(Coordinate change listings)
..............................

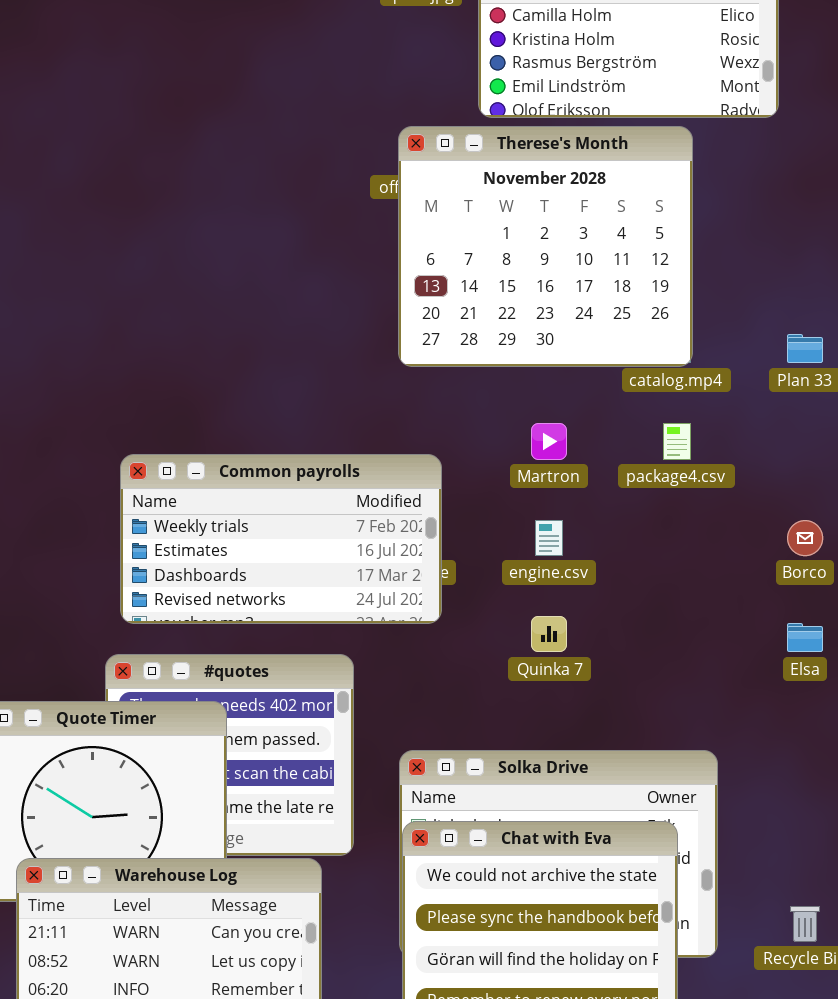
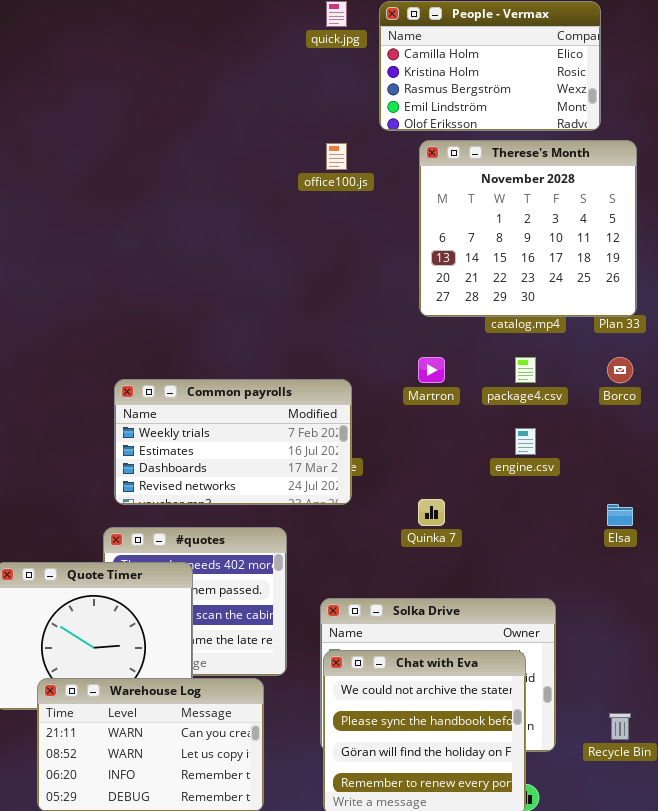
Therese's Month: [398,126,693,367] -> [419,140,637,317], moved
engine.csv: [535,520,563,556] -> [515,428,536,455], moved
Borco: [787,520,823,556] -> [607,357,633,383], moved

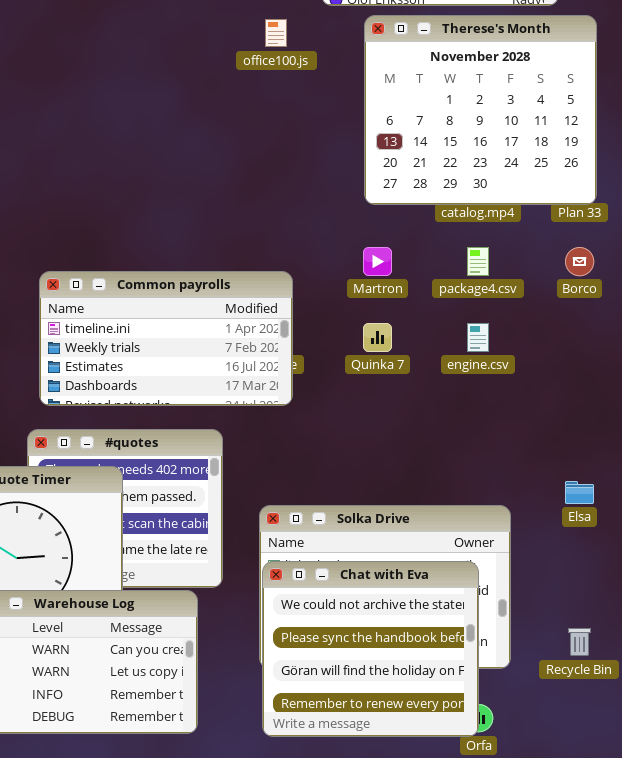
Common payrolls: [114,379,352,505] -> [39,271,293,406], scrolled up 1 row
Quinka 7: [418,499,445,526] -> [363,323,392,352], moved
Elsa: [607,504,633,526] -> [565,481,594,504], moved

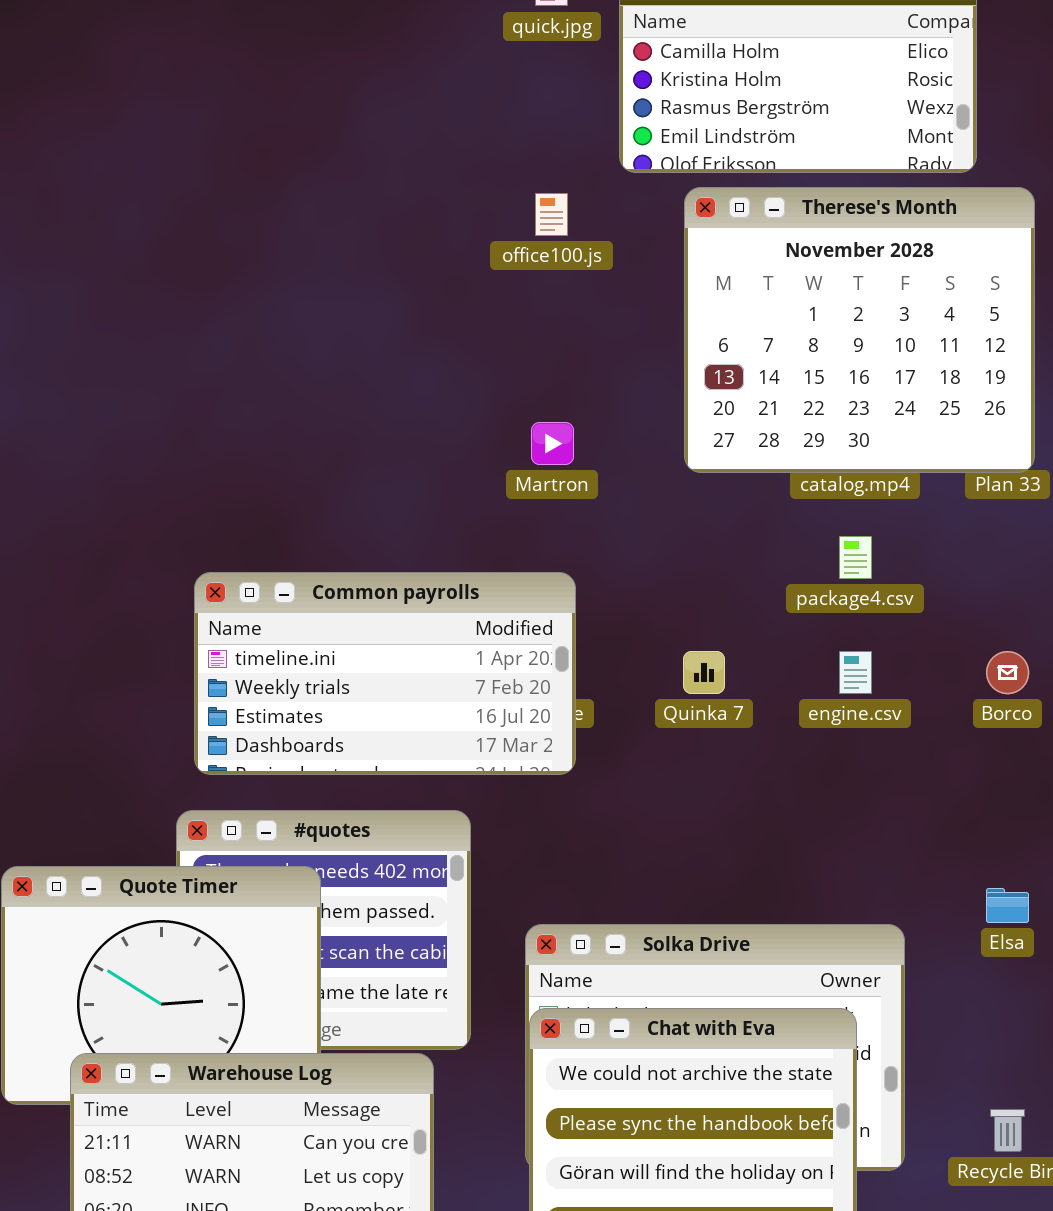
Martron: [363,247,392,276] -> [531,422,574,465], moved
Borco: [565,247,594,276] -> [986,651,1029,694], moved

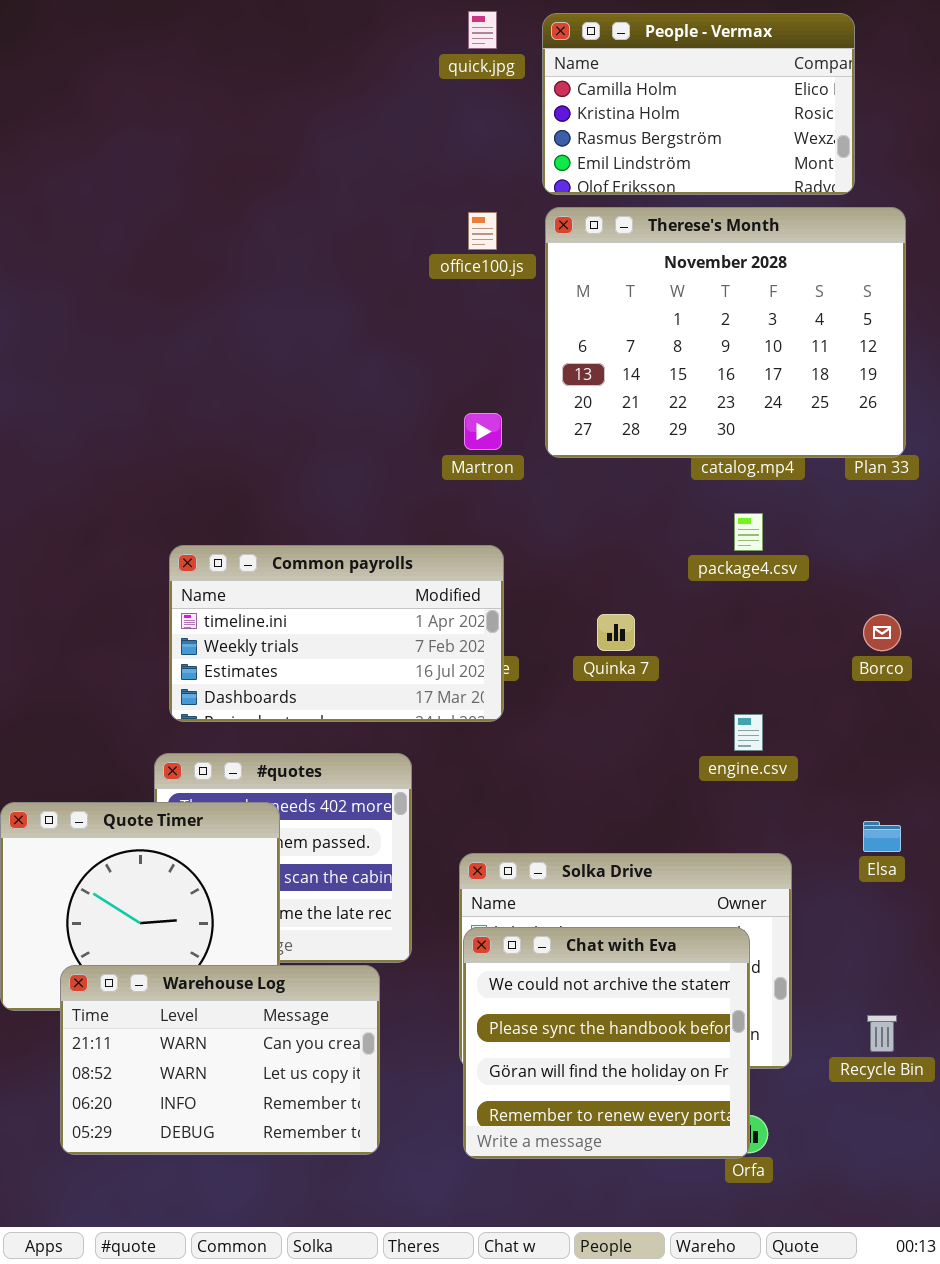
Therese's Month: [684,187,1035,473] -> [545,207,906,458], resized
engine.csv: [839,651,872,694] -> [734,714,763,751], moved

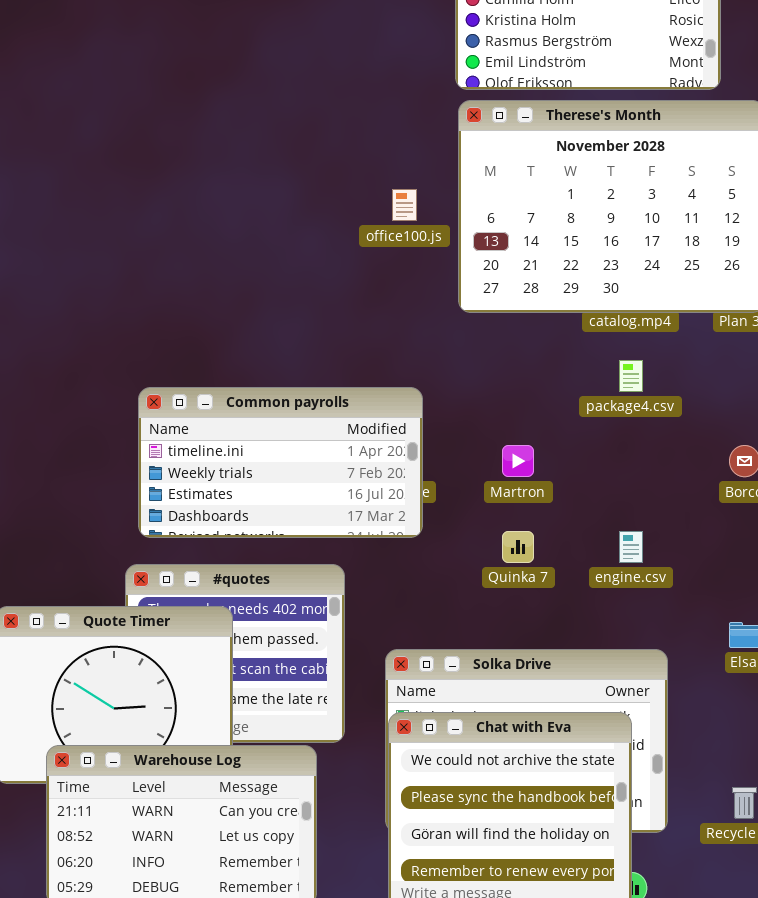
office100.js: [468,212,497,250] -> [392,189,417,221], moved
Martron: [464,413,502,450] -> [502,445,534,477], moved
Quinka 7: [597,614,635,651] -> [502,531,534,563], moved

..............................

> [Assignment]:
Nothing but the records, restated word for word and stripped of images, belongs in the answer.

> [Written answer]:
Therese's Month: [398,126,693,367] -> [419,140,637,317], moved
engine.csv: [535,520,563,556] -> [515,428,536,455], moved
Borco: [787,520,823,556] -> [607,357,633,383], moved

Common payrolls: [114,379,352,505] -> [39,271,293,406], scrolled up 1 row
Quinka 7: [418,499,445,526] -> [363,323,392,352], moved
Elsa: [607,504,633,526] -> [565,481,594,504], moved

Martron: [363,247,392,276] -> [531,422,574,465], moved
Borco: [565,247,594,276] -> [986,651,1029,694], moved

Therese's Month: [684,187,1035,473] -> [545,207,906,458], resized
engine.csv: [839,651,872,694] -> [734,714,763,751], moved

office100.js: [468,212,497,250] -> [392,189,417,221], moved
Martron: [464,413,502,450] -> [502,445,534,477], moved
Quinka 7: [597,614,635,651] -> [502,531,534,563], moved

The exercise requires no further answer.